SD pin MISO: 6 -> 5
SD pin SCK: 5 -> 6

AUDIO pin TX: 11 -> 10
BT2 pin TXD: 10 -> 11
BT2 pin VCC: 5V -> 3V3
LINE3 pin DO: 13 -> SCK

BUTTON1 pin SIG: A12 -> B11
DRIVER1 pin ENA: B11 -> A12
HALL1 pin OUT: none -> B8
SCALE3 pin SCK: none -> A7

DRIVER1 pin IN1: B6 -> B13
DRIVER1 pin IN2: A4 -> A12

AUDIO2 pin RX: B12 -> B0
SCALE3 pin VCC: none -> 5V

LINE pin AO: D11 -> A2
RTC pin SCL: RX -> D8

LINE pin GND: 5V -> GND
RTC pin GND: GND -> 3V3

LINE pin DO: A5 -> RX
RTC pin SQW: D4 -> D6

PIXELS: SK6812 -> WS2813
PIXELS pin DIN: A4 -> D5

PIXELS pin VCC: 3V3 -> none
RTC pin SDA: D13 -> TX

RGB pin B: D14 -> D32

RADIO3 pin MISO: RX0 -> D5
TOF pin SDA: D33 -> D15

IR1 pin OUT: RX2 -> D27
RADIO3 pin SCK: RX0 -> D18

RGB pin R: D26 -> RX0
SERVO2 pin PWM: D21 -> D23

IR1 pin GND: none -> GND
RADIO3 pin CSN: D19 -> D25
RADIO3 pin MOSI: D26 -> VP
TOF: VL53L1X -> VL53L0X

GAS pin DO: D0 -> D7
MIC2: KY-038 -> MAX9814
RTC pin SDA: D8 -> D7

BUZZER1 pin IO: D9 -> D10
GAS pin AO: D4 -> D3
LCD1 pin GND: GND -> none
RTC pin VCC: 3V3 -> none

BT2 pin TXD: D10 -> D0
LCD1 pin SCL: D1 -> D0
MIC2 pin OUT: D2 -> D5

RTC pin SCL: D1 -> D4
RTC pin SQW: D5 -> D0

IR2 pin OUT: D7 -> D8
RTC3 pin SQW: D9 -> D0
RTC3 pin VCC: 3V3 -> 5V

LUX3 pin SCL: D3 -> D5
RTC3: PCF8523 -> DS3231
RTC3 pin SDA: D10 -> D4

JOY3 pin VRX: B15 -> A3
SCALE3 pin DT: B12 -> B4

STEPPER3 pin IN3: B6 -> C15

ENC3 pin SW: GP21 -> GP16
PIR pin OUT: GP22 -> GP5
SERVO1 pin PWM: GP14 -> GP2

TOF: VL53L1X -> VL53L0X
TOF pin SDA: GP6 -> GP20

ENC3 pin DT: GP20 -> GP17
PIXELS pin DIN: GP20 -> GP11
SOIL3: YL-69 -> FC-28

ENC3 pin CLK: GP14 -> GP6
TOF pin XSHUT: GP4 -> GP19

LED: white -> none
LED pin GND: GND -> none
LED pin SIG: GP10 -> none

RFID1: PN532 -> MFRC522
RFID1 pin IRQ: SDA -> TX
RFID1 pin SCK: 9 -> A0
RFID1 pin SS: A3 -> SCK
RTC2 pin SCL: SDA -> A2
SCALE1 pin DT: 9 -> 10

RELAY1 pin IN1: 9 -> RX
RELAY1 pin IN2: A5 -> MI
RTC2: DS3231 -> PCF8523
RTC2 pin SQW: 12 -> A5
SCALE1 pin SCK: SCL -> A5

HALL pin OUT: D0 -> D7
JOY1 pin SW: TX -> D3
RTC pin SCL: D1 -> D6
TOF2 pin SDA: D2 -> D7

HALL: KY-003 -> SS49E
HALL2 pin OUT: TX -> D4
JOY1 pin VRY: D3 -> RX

* * * * *

**WORK TO BE COMPLETED**
Copy the records above exactly as they appear.

**ANSWER FOR THE TASK**
SD pin MISO: 6 -> 5
SD pin SCK: 5 -> 6

AUDIO pin TX: 11 -> 10
BT2 pin TXD: 10 -> 11
BT2 pin VCC: 5V -> 3V3
LINE3 pin DO: 13 -> SCK

BUTTON1 pin SIG: A12 -> B11
DRIVER1 pin ENA: B11 -> A12
HALL1 pin OUT: none -> B8
SCALE3 pin SCK: none -> A7

DRIVER1 pin IN1: B6 -> B13
DRIVER1 pin IN2: A4 -> A12

AUDIO2 pin RX: B12 -> B0
SCALE3 pin VCC: none -> 5V

LINE pin AO: D11 -> A2
RTC pin SCL: RX -> D8

LINE pin GND: 5V -> GND
RTC pin GND: GND -> 3V3

LINE pin DO: A5 -> RX
RTC pin SQW: D4 -> D6

PIXELS: SK6812 -> WS2813
PIXELS pin DIN: A4 -> D5

PIXELS pin VCC: 3V3 -> none
RTC pin SDA: D13 -> TX

RGB pin B: D14 -> D32

RADIO3 pin MISO: RX0 -> D5
TOF pin SDA: D33 -> D15

IR1 pin OUT: RX2 -> D27
RADIO3 pin SCK: RX0 -> D18

RGB pin R: D26 -> RX0
SERVO2 pin PWM: D21 -> D23

IR1 pin GND: none -> GND
RADIO3 pin CSN: D19 -> D25
RADIO3 pin MOSI: D26 -> VP
TOF: VL53L1X -> VL53L0X

GAS pin DO: D0 -> D7
MIC2: KY-038 -> MAX9814
RTC pin SDA: D8 -> D7

BUZZER1 pin IO: D9 -> D10
GAS pin AO: D4 -> D3
LCD1 pin GND: GND -> none
RTC pin VCC: 3V3 -> none

BT2 pin TXD: D10 -> D0
LCD1 pin SCL: D1 -> D0
MIC2 pin OUT: D2 -> D5

RTC pin SCL: D1 -> D4
RTC pin SQW: D5 -> D0

IR2 pin OUT: D7 -> D8
RTC3 pin SQW: D9 -> D0
RTC3 pin VCC: 3V3 -> 5V

LUX3 pin SCL: D3 -> D5
RTC3: PCF8523 -> DS3231
RTC3 pin SDA: D10 -> D4

JOY3 pin VRX: B15 -> A3
SCALE3 pin DT: B12 -> B4

STEPPER3 pin IN3: B6 -> C15

ENC3 pin SW: GP21 -> GP16
PIR pin OUT: GP22 -> GP5
SERVO1 pin PWM: GP14 -> GP2

TOF: VL53L1X -> VL53L0X
TOF pin SDA: GP6 -> GP20

ENC3 pin DT: GP20 -> GP17
PIXELS pin DIN: GP20 -> GP11
SOIL3: YL-69 -> FC-28

ENC3 pin CLK: GP14 -> GP6
TOF pin XSHUT: GP4 -> GP19

LED: white -> none
LED pin GND: GND -> none
LED pin SIG: GP10 -> none

RFID1: PN532 -> MFRC522
RFID1 pin IRQ: SDA -> TX
RFID1 pin SCK: 9 -> A0
RFID1 pin SS: A3 -> SCK
RTC2 pin SCL: SDA -> A2
SCALE1 pin DT: 9 -> 10

RELAY1 pin IN1: 9 -> RX
RELAY1 pin IN2: A5 -> MI
RTC2: DS3231 -> PCF8523
RTC2 pin SQW: 12 -> A5
SCALE1 pin SCK: SCL -> A5

HALL pin OUT: D0 -> D7
JOY1 pin SW: TX -> D3
RTC pin SCL: D1 -> D6
TOF2 pin SDA: D2 -> D7

HALL: KY-003 -> SS49E
HALL2 pin OUT: TX -> D4
JOY1 pin VRY: D3 -> RX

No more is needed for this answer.